* _AIM OF THE TASK_: Please copy the lines below verbatim, omitting the pictures.

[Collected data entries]
+++

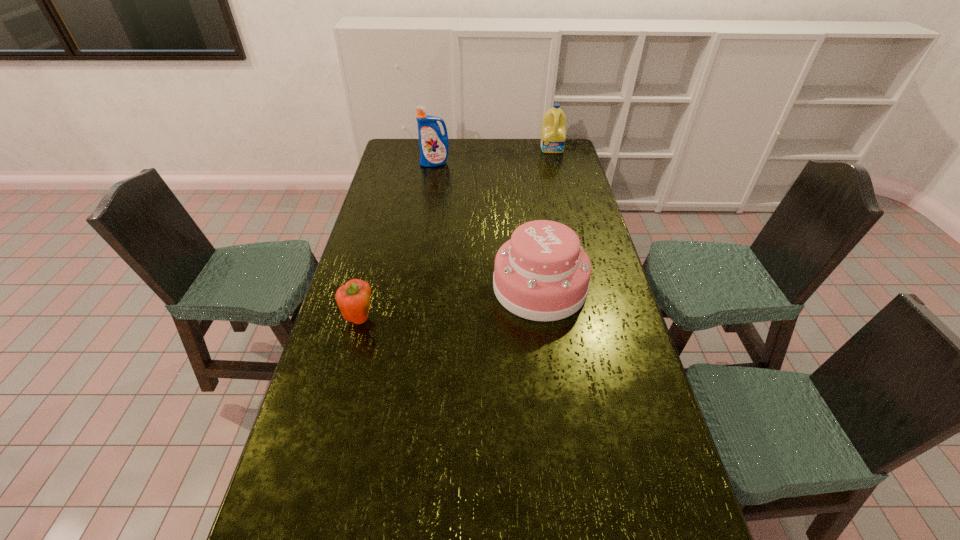
Where is `free space located 0.170m on the right of the shortest object`? This screenshot has height=540, width=960. free space located 0.170m on the right of the shortest object is located at coordinates [x=429, y=319].

Locate an element on the screen. The image size is (960, 540). object that is positioned at the left edge is located at coordinates (354, 298).

Find the location of a particular element. detergent present at the right edge is located at coordinates (553, 132).

At what (x,y) coordinates should I click in order to perform the action: click on cake that is positioned at the right edge. Please return your answer as a coordinate pair (x, y). The image size is (960, 540). Looking at the image, I should click on (542, 273).

Where is `object located at the far right corner`? The image size is (960, 540). object located at the far right corner is located at coordinates (553, 132).

Identify the location of vacant space at the far edge of the desktop. Image resolution: width=960 pixels, height=540 pixels. (496, 149).

Where is `vacant space at the left edge`? The height and width of the screenshot is (540, 960). vacant space at the left edge is located at coordinates (373, 192).

This screenshot has width=960, height=540. I want to click on vacant space at the right edge of the desktop, so click(573, 176).

What are the coordinates of `vacant area between the left detergent and the leftmost object` in the screenshot? It's located at (397, 241).

The image size is (960, 540). What are the coordinates of `free point between the farthest object and the leftmost object` in the screenshot? It's located at (456, 234).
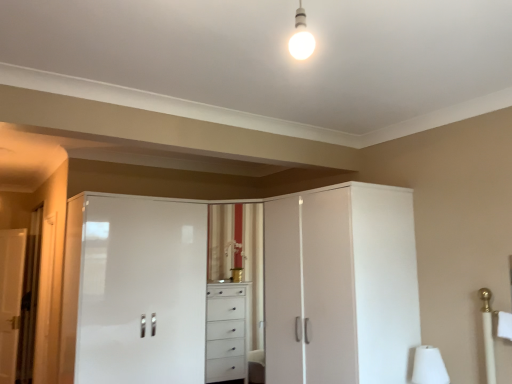
Question: In terms of width, does white glossy door at left look wider or thinner when compared to white glossy cabinet at center, which is the first screen door from right to left?

Choices:
 (A) wide
 (B) thin

Answer: (B)

Question: Relative to white glossy cabinet at center, which is the first screen door from right to left, is white glossy door at left in front or behind?

Choices:
 (A) front
 (B) behind

Answer: (B)

Question: Based on their relative distances, which object is farther from the white glossy cabinet at center, the second screen door positioned from the left?

Choices:
 (A) white matte table lamp at lower right
 (B) white glossy cabinet at center, acting as the second screen door starting from the right
 (C) white glossy door at left

Answer: (C)

Question: Which of these objects is positioned farthest from the white glossy cabinet at center, the 1th screen door viewed from the left?

Choices:
 (A) white glossy door at left
 (B) white matte table lamp at lower right
 (C) white glossy cabinet at center, the second screen door positioned from the left

Answer: (A)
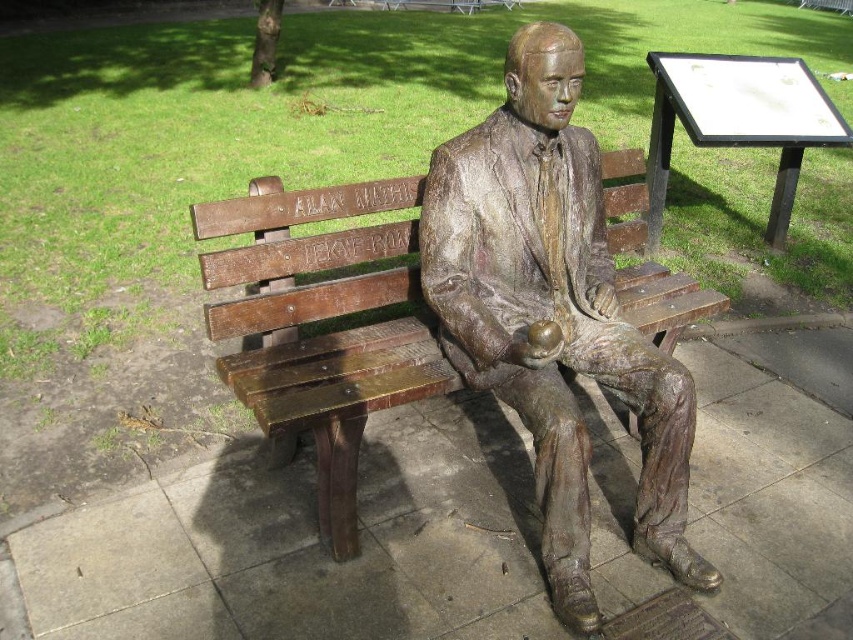
Question: Is bronze statue at center to the right of bronze wood bench at center from the viewer's perspective?

Choices:
 (A) yes
 (B) no

Answer: (A)

Question: Which point is farther to the camera?

Choices:
 (A) (477, 301)
 (B) (688, 294)

Answer: (B)

Question: Which of the following is the closest to the observer?

Choices:
 (A) (595, 202)
 (B) (254, 246)

Answer: (B)

Question: Is bronze statue at center to the right of bronze wood bench at center from the viewer's perspective?

Choices:
 (A) no
 (B) yes

Answer: (B)

Question: Is bronze statue at center thinner than bronze wood bench at center?

Choices:
 (A) no
 (B) yes

Answer: (A)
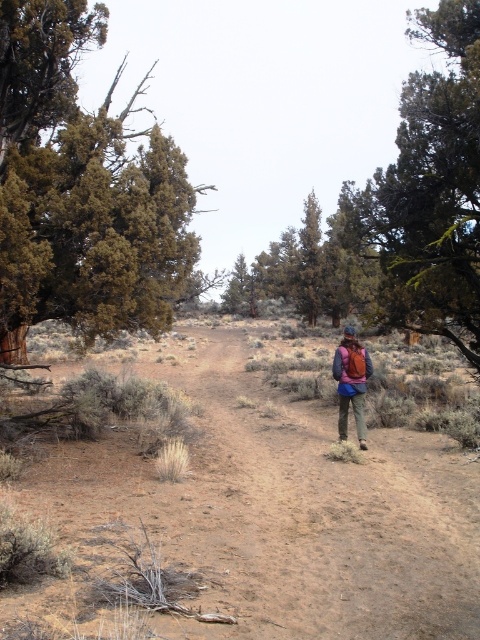
Question: Is brown dirt track at center smaller than green textured tree at right?

Choices:
 (A) yes
 (B) no

Answer: (A)

Question: Can you confirm if green textured tree at left is positioned above green textured tree at center?

Choices:
 (A) yes
 (B) no

Answer: (A)

Question: Can you confirm if green textured tree at left is positioned to the left of green textured tree at right?

Choices:
 (A) yes
 (B) no

Answer: (A)

Question: Which of the following is the farthest from the observer?

Choices:
 (A) (276, 289)
 (B) (469, 116)

Answer: (A)

Question: Estimate the real-world distances between objects in this image. Which object is farther from the matte brown backpack at center?

Choices:
 (A) green textured tree at center
 (B) green textured tree at left
 (C) brown dirt track at center
 (D) green textured tree at right

Answer: (A)

Question: Which point is farther to the camera?

Choices:
 (A) brown dirt track at center
 (B) green textured tree at left
 (C) green textured tree at right

Answer: (C)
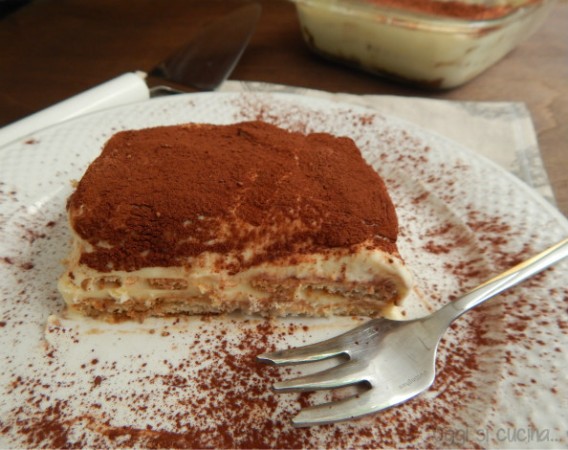
Image resolution: width=568 pixels, height=450 pixels. I want to click on table, so click(x=549, y=64).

+++

* _EXERCISE ANSWER_:
Where is `free space located 0.170m on the right of the shortest object`? This screenshot has height=540, width=960. free space located 0.170m on the right of the shortest object is located at coordinates [x=429, y=319].

Locate an element on the screen. The image size is (960, 540). object that is positioned at the left edge is located at coordinates (354, 298).

Find the location of a particular element. detergent present at the right edge is located at coordinates (553, 132).

At what (x,y) coordinates should I click in order to perform the action: click on cake that is positioned at the right edge. Please return your answer as a coordinate pair (x, y). The image size is (960, 540). Looking at the image, I should click on (542, 273).

Where is `object located at the far right corner`? The image size is (960, 540). object located at the far right corner is located at coordinates (553, 132).

Identify the location of vacant space at the far edge of the desktop. Image resolution: width=960 pixels, height=540 pixels. (496, 149).

Where is `vacant space at the left edge`? The height and width of the screenshot is (540, 960). vacant space at the left edge is located at coordinates (373, 192).

This screenshot has width=960, height=540. I want to click on vacant space at the right edge of the desktop, so click(573, 176).

What are the coordinates of `vacant area between the left detergent and the leftmost object` in the screenshot? It's located at (397, 241).

The image size is (960, 540). What are the coordinates of `free point between the farthest object and the leftmost object` in the screenshot? It's located at (456, 234).
Question: In terms of width, does white glossy door at left look wider or thinner when compared to white glossy cabinet at center, which is the first screen door from right to left?

Choices:
 (A) wide
 (B) thin

Answer: (B)

Question: Relative to white glossy cabinet at center, which is the first screen door from right to left, is white glossy door at left in front or behind?

Choices:
 (A) front
 (B) behind

Answer: (B)

Question: Based on their relative distances, which object is farther from the white glossy cabinet at center, the second screen door positioned from the left?

Choices:
 (A) white matte table lamp at lower right
 (B) white glossy cabinet at center, acting as the second screen door starting from the right
 (C) white glossy door at left

Answer: (C)

Question: Which of these objects is positioned farthest from the white glossy cabinet at center, the 1th screen door viewed from the left?

Choices:
 (A) white glossy door at left
 (B) white matte table lamp at lower right
 (C) white glossy cabinet at center, the second screen door positioned from the left

Answer: (A)
Question: Is bronze statue at center to the right of bronze wood bench at center from the viewer's perspective?

Choices:
 (A) yes
 (B) no

Answer: (A)

Question: Which point is farther to the camera?

Choices:
 (A) (477, 301)
 (B) (688, 294)

Answer: (B)

Question: Which of the following is the closest to the observer?

Choices:
 (A) (595, 202)
 (B) (254, 246)

Answer: (B)

Question: Is bronze statue at center to the right of bronze wood bench at center from the viewer's perspective?

Choices:
 (A) no
 (B) yes

Answer: (B)

Question: Is bronze statue at center thinner than bronze wood bench at center?

Choices:
 (A) no
 (B) yes

Answer: (A)
Question: Is brown dirt track at center smaller than green textured tree at right?

Choices:
 (A) yes
 (B) no

Answer: (A)

Question: Can you confirm if green textured tree at left is positioned above green textured tree at center?

Choices:
 (A) yes
 (B) no

Answer: (A)

Question: Can you confirm if green textured tree at left is positioned to the left of green textured tree at right?

Choices:
 (A) yes
 (B) no

Answer: (A)

Question: Which of the following is the farthest from the observer?

Choices:
 (A) (276, 289)
 (B) (469, 116)

Answer: (A)

Question: Estimate the real-world distances between objects in this image. Which object is farther from the matte brown backpack at center?

Choices:
 (A) green textured tree at center
 (B) green textured tree at left
 (C) brown dirt track at center
 (D) green textured tree at right

Answer: (A)

Question: Which point is farther to the camera?

Choices:
 (A) brown dirt track at center
 (B) green textured tree at left
 (C) green textured tree at right

Answer: (C)
Image resolution: width=568 pixels, height=450 pixels. I want to click on table, so click(x=549, y=64).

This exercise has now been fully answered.